- **EXERCISE BRIEF**:
List each line of the data in which the string "moved" appears.

Image sets with object changes:
--- START ---

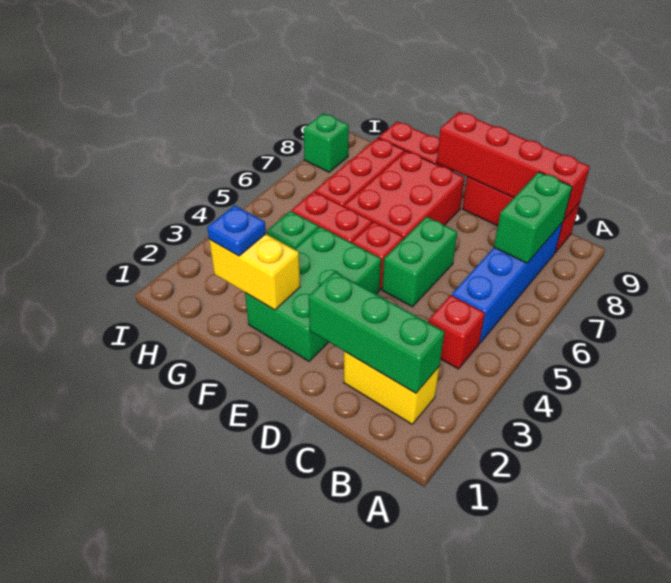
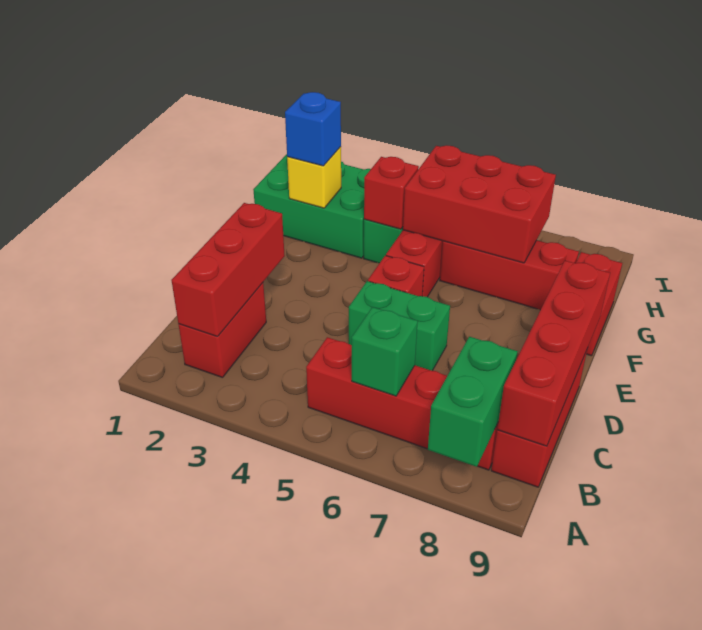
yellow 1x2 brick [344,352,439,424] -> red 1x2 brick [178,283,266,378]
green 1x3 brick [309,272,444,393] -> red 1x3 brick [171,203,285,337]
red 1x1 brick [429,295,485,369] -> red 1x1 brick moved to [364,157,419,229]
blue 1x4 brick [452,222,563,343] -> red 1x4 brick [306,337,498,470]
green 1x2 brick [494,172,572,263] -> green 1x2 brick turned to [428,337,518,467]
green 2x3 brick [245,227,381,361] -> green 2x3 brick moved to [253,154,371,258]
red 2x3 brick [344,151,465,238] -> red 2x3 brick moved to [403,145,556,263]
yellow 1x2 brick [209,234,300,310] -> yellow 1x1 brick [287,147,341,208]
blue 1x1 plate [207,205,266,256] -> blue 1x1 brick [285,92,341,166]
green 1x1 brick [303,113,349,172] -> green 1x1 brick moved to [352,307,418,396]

--- END ---

- **SOLUTION**:
red 1x1 brick [429,295,485,369] -> red 1x1 brick moved to [364,157,419,229]
green 2x3 brick [245,227,381,361] -> green 2x3 brick moved to [253,154,371,258]
red 2x3 brick [344,151,465,238] -> red 2x3 brick moved to [403,145,556,263]
green 1x1 brick [303,113,349,172] -> green 1x1 brick moved to [352,307,418,396]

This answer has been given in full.